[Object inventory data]

┏━━

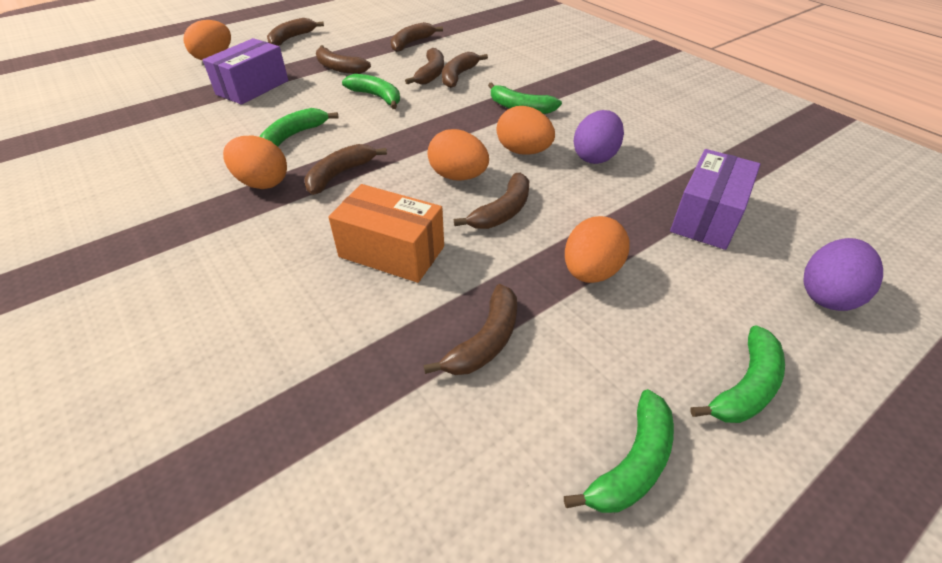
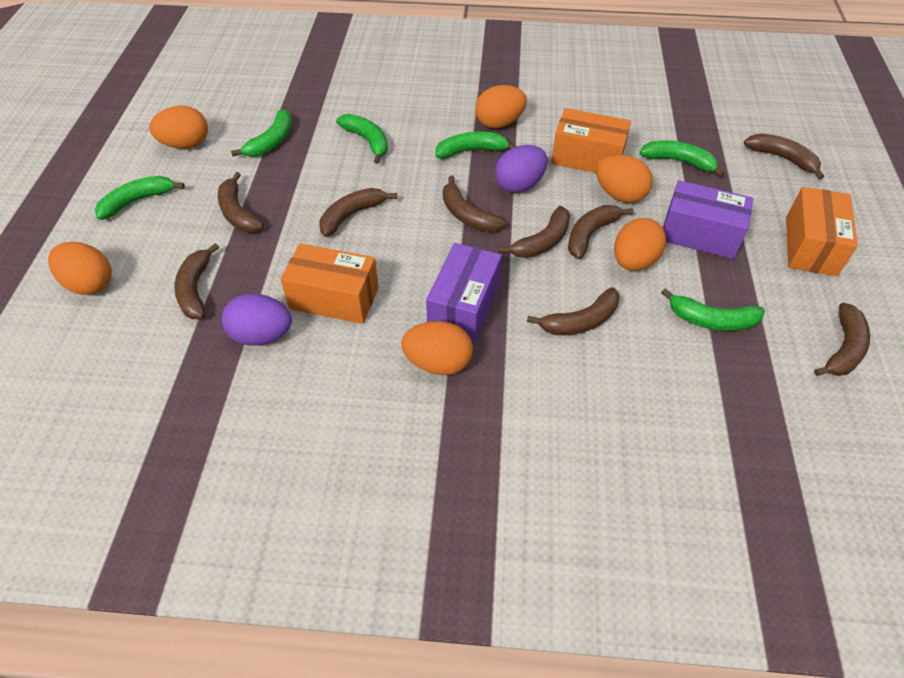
brown banana: [267,18,324,46] [305,144,387,195] [316,45,371,74] [391,22,443,52] [405,48,444,85] [423,284,517,375] [442,52,488,88] [454,173,529,229] = 8 -> [174,243,219,319] [218,172,264,232] [320,188,397,237] [443,175,505,232] [498,206,570,258] [527,287,619,335] [568,205,634,259] [744,134,824,179] [814,303,870,376] = 9
green banana: [259,108,338,147] [342,74,400,109] [488,83,562,114] [564,389,674,513] [690,325,785,423] = 5 -> [95,176,185,220] [231,109,292,157] [336,114,388,164] [435,132,517,159] [639,141,724,177] [661,288,765,331] = 6
orange box: [328,184,444,283] = 1 -> [280,243,379,324] [551,108,631,173] [786,187,858,276] = 3
orange egg: [183,20,231,60] [223,135,287,189] [428,129,489,181] [497,106,555,155] [565,216,630,283] = 5 -> [48,242,112,295] [149,106,208,149] [401,321,473,375] [475,85,527,128] [596,154,653,203] [614,218,666,271] = 6

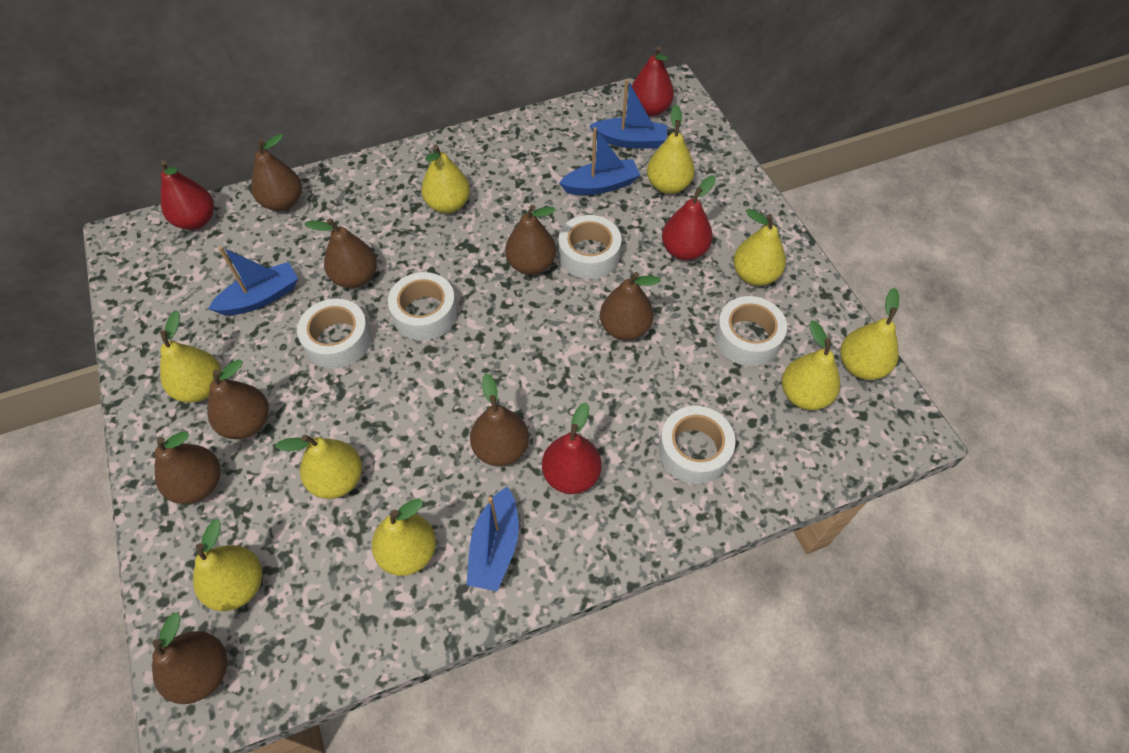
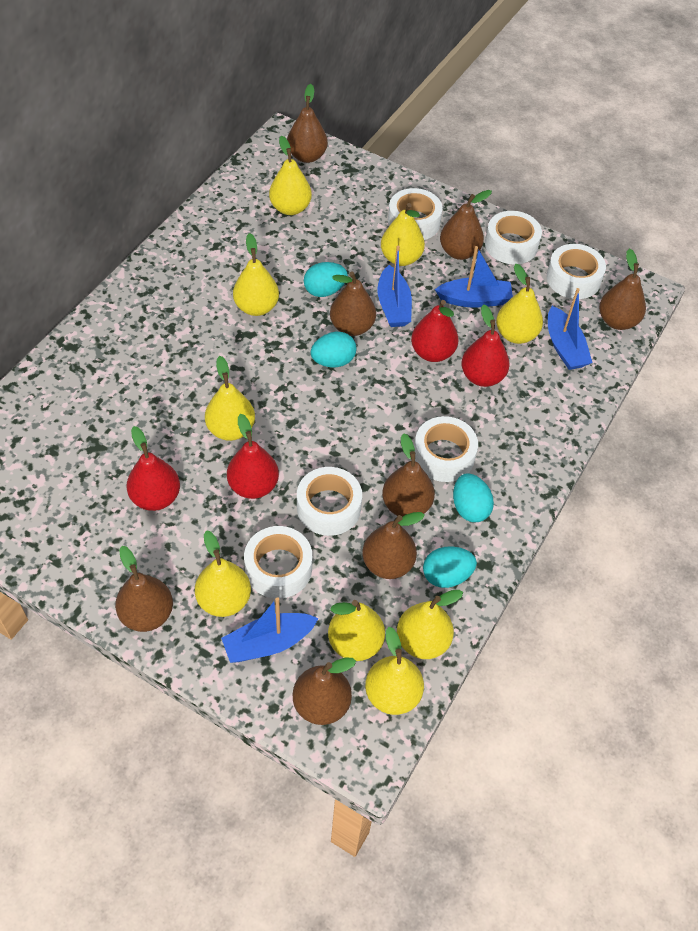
turquoise egg: none = 0 -> [304,262,348,297] [311,332,356,367] [423,546,477,588] [453,474,494,522] = 4
white tape: [297,298,371,369] [388,272,457,341] [559,215,621,279] [659,406,736,484] [715,296,787,366] = 5 -> [244,526,312,598] [297,467,362,536] [388,188,442,240] [414,416,478,482] [485,211,542,264] [546,244,606,299] = 6

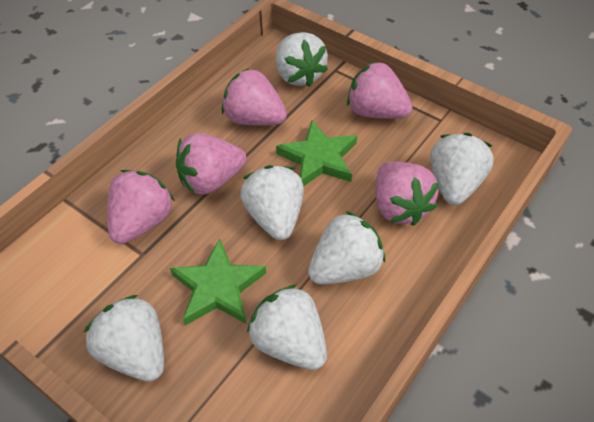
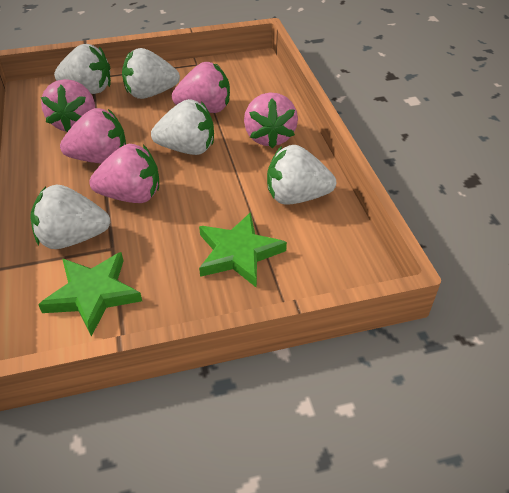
white strawberry: [84,295,164,382] [240,165,304,240] [247,285,327,370] [276,32,328,87] [308,211,385,285] [430,133,494,205] = 6 -> [30,185,111,249] [54,44,111,94] [122,48,180,99] [151,99,214,155] [267,145,336,205] = 5

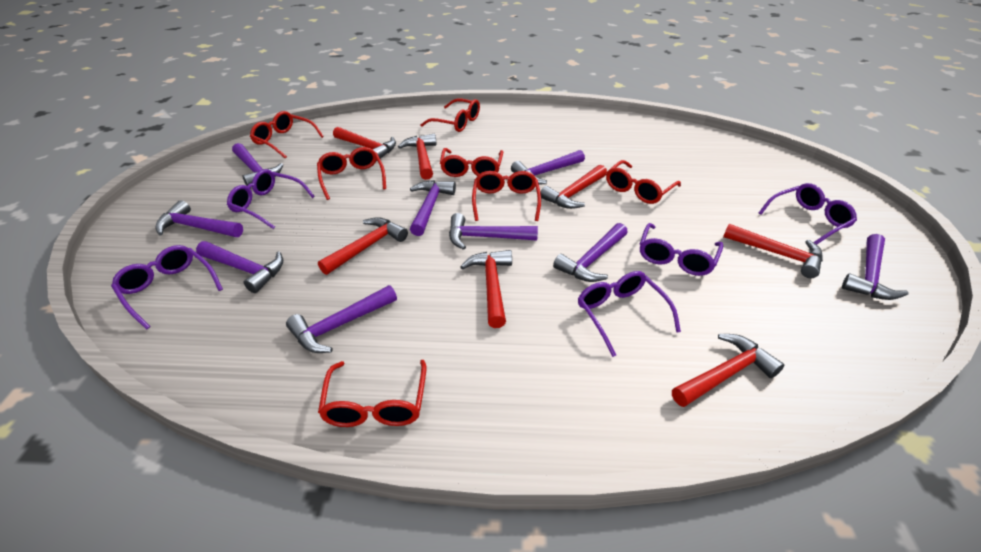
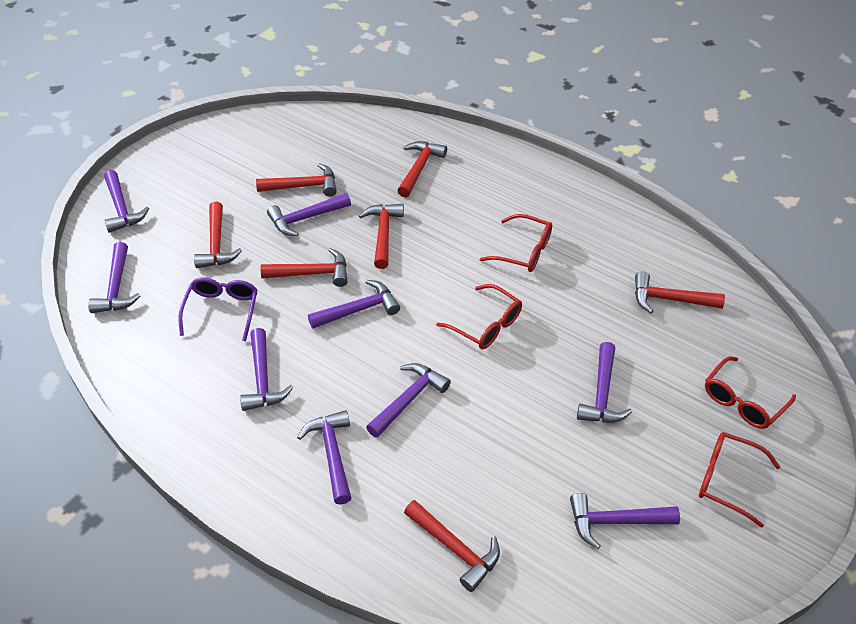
purple glasses: [111,245,223,330] [227,169,315,229] [578,271,681,357] [640,223,723,276] [759,183,857,245] = 5 -> [178,278,258,341] = 1
red glasses: [250,111,324,159] [317,147,386,200] [318,360,426,427] [421,98,480,132] [440,148,503,177] [472,171,541,221] [606,160,681,204] = 7 -> [436,284,522,349] [480,214,552,272] [699,432,780,528] [705,356,796,429] = 4

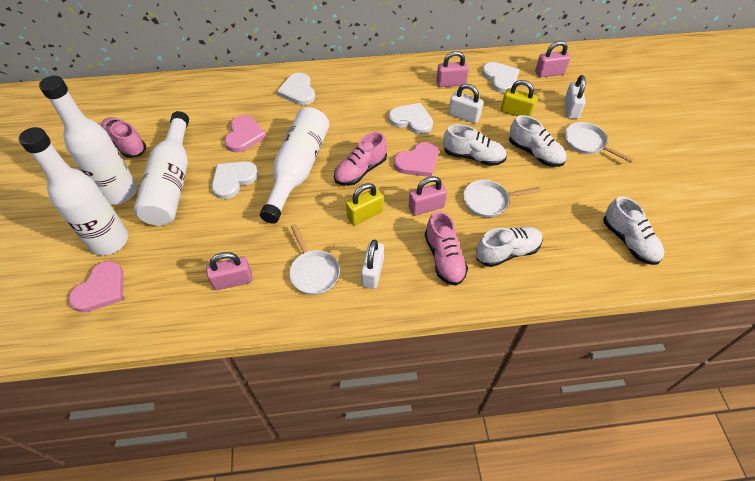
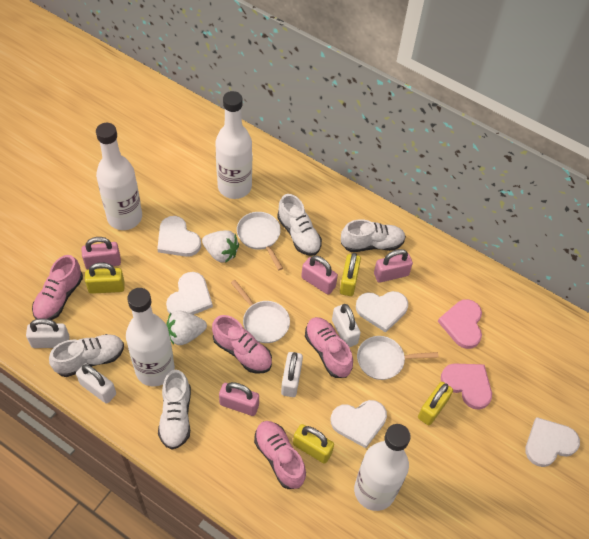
pink heart: [68,261,124,312] [224,115,267,153] [394,142,439,177] = 3 -> [438,299,482,349] [441,364,492,410] = 2
pink shoe: [101,117,146,158] [334,132,387,186] [425,211,468,285] = 3 -> [32,255,83,320] [212,315,272,374] [254,421,306,489] [305,317,353,378] = 4
white heart: [211,162,258,199] [277,72,315,105] [388,103,433,134] [482,62,519,93] = 4 -> [157,216,201,257] [166,272,213,315] [331,400,387,448] [356,291,408,333] [525,417,580,467] = 5
white padlock: [361,240,384,289] [449,84,483,123] [564,75,586,119] = 3 -> [26,318,70,348] [76,363,116,404] [281,352,303,397] [332,304,361,347] = 4
white strawberry: none = 0 -> [166,310,207,345] [202,230,239,263] = 2
yellow padlock: [346,183,383,225] [501,80,537,117] = 2 -> [85,262,125,294] [293,424,334,464] [340,253,361,296] [418,382,453,426] = 4

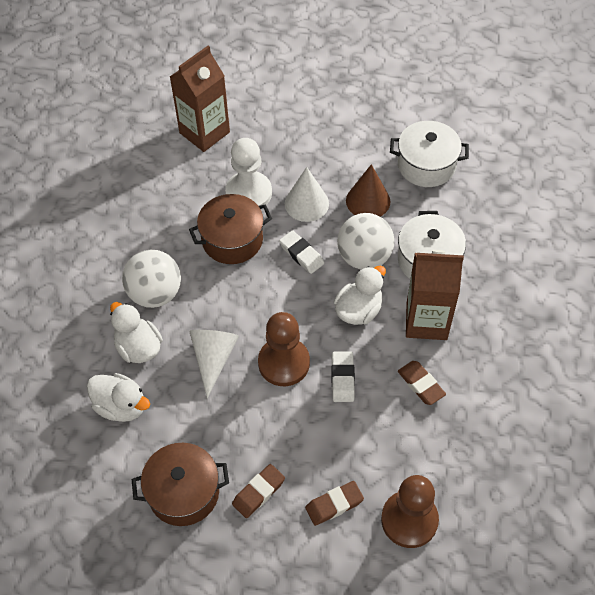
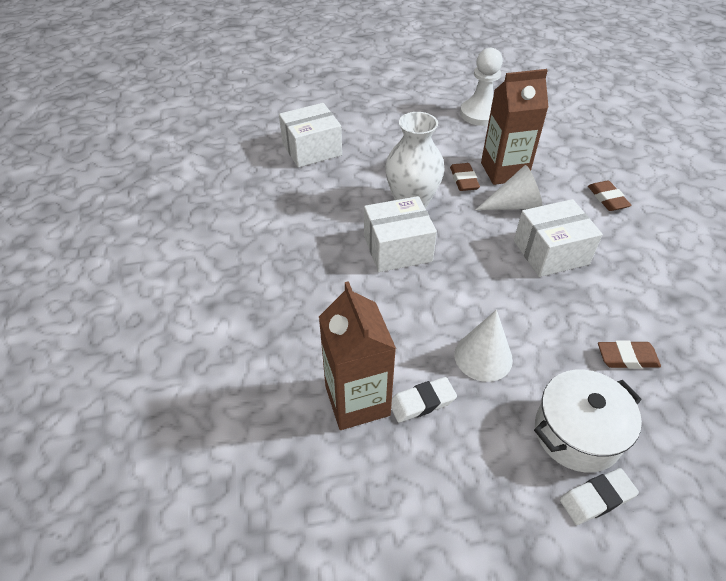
brown cone: [346,164,390,216] = 1 -> none = 0
brown pawn: [258,312,310,386] [381,475,439,548] = 2 -> none = 0
brown pot: [132,443,229,526] [189,194,272,264] = 2 -> none = 0
white ball: [122,250,181,308] [337,213,394,270] = 2 -> none = 0
white box: none = 0 -> [279,103,342,167] [364,196,437,272] [514,199,603,277] = 3
white duck: [87,373,150,422] [110,302,163,363] [334,266,386,325] = 3 -> none = 0
white pot: [390,121,469,187] [398,211,466,279] = 2 -> [534,370,642,472] = 1
white vase: none = 0 -> [385,112,444,209] = 1

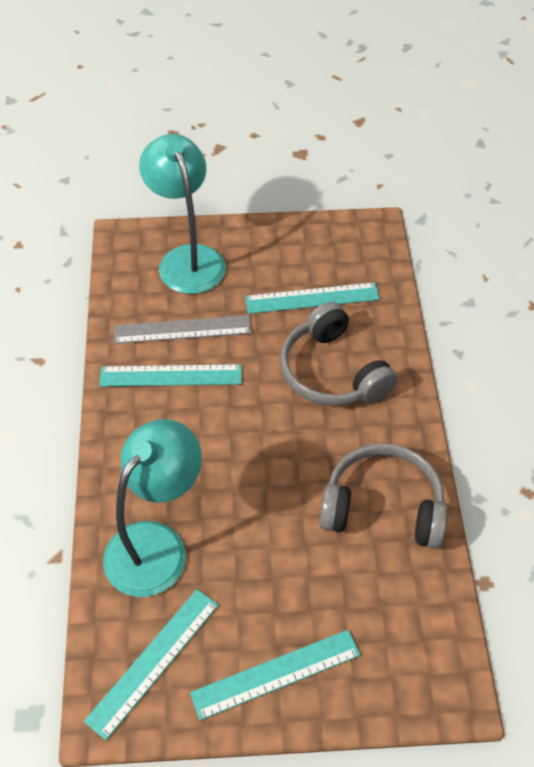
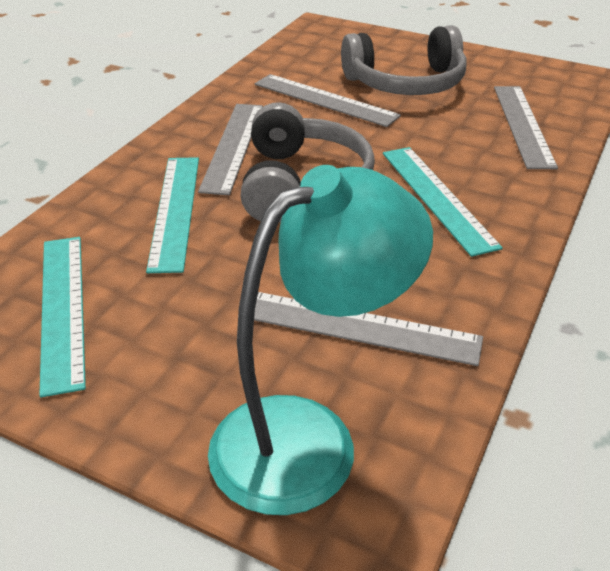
grey ruler: [114,315,251,344] = 1 -> [198,104,263,195] [254,292,483,366] [255,74,401,127] [494,86,558,169] = 4
turquoise lamp: [103,419,202,597] [139,134,226,294] = 2 -> [208,165,433,515] = 1
turquoise ruler: [84,589,218,740] [99,364,242,387] [190,630,360,720] [245,282,380,314] = 4 -> [39,237,86,397] [146,157,199,273] [383,147,503,257] = 3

┗━━

** Task to carry out **
Please repeat every record above exactly, leaving the pictures out.

** Solution for this problem **
brown banana: [267,18,324,46] [305,144,387,195] [316,45,371,74] [391,22,443,52] [405,48,444,85] [423,284,517,375] [442,52,488,88] [454,173,529,229] = 8 -> [174,243,219,319] [218,172,264,232] [320,188,397,237] [443,175,505,232] [498,206,570,258] [527,287,619,335] [568,205,634,259] [744,134,824,179] [814,303,870,376] = 9
green banana: [259,108,338,147] [342,74,400,109] [488,83,562,114] [564,389,674,513] [690,325,785,423] = 5 -> [95,176,185,220] [231,109,292,157] [336,114,388,164] [435,132,517,159] [639,141,724,177] [661,288,765,331] = 6
orange box: [328,184,444,283] = 1 -> [280,243,379,324] [551,108,631,173] [786,187,858,276] = 3
orange egg: [183,20,231,60] [223,135,287,189] [428,129,489,181] [497,106,555,155] [565,216,630,283] = 5 -> [48,242,112,295] [149,106,208,149] [401,321,473,375] [475,85,527,128] [596,154,653,203] [614,218,666,271] = 6

turquoise egg: none = 0 -> [304,262,348,297] [311,332,356,367] [423,546,477,588] [453,474,494,522] = 4
white tape: [297,298,371,369] [388,272,457,341] [559,215,621,279] [659,406,736,484] [715,296,787,366] = 5 -> [244,526,312,598] [297,467,362,536] [388,188,442,240] [414,416,478,482] [485,211,542,264] [546,244,606,299] = 6

white strawberry: [84,295,164,382] [240,165,304,240] [247,285,327,370] [276,32,328,87] [308,211,385,285] [430,133,494,205] = 6 -> [30,185,111,249] [54,44,111,94] [122,48,180,99] [151,99,214,155] [267,145,336,205] = 5

purple glasses: [111,245,223,330] [227,169,315,229] [578,271,681,357] [640,223,723,276] [759,183,857,245] = 5 -> [178,278,258,341] = 1
red glasses: [250,111,324,159] [317,147,386,200] [318,360,426,427] [421,98,480,132] [440,148,503,177] [472,171,541,221] [606,160,681,204] = 7 -> [436,284,522,349] [480,214,552,272] [699,432,780,528] [705,356,796,429] = 4

pink heart: [68,261,124,312] [224,115,267,153] [394,142,439,177] = 3 -> [438,299,482,349] [441,364,492,410] = 2
pink shoe: [101,117,146,158] [334,132,387,186] [425,211,468,285] = 3 -> [32,255,83,320] [212,315,272,374] [254,421,306,489] [305,317,353,378] = 4
white heart: [211,162,258,199] [277,72,315,105] [388,103,433,134] [482,62,519,93] = 4 -> [157,216,201,257] [166,272,213,315] [331,400,387,448] [356,291,408,333] [525,417,580,467] = 5
white padlock: [361,240,384,289] [449,84,483,123] [564,75,586,119] = 3 -> [26,318,70,348] [76,363,116,404] [281,352,303,397] [332,304,361,347] = 4
white strawberry: none = 0 -> [166,310,207,345] [202,230,239,263] = 2
yellow padlock: [346,183,383,225] [501,80,537,117] = 2 -> [85,262,125,294] [293,424,334,464] [340,253,361,296] [418,382,453,426] = 4

brown cone: [346,164,390,216] = 1 -> none = 0
brown pawn: [258,312,310,386] [381,475,439,548] = 2 -> none = 0
brown pot: [132,443,229,526] [189,194,272,264] = 2 -> none = 0
white ball: [122,250,181,308] [337,213,394,270] = 2 -> none = 0
white box: none = 0 -> [279,103,342,167] [364,196,437,272] [514,199,603,277] = 3
white duck: [87,373,150,422] [110,302,163,363] [334,266,386,325] = 3 -> none = 0
white pot: [390,121,469,187] [398,211,466,279] = 2 -> [534,370,642,472] = 1
white vase: none = 0 -> [385,112,444,209] = 1

grey ruler: [114,315,251,344] = 1 -> [198,104,263,195] [254,292,483,366] [255,74,401,127] [494,86,558,169] = 4
turquoise lamp: [103,419,202,597] [139,134,226,294] = 2 -> [208,165,433,515] = 1
turquoise ruler: [84,589,218,740] [99,364,242,387] [190,630,360,720] [245,282,380,314] = 4 -> [39,237,86,397] [146,157,199,273] [383,147,503,257] = 3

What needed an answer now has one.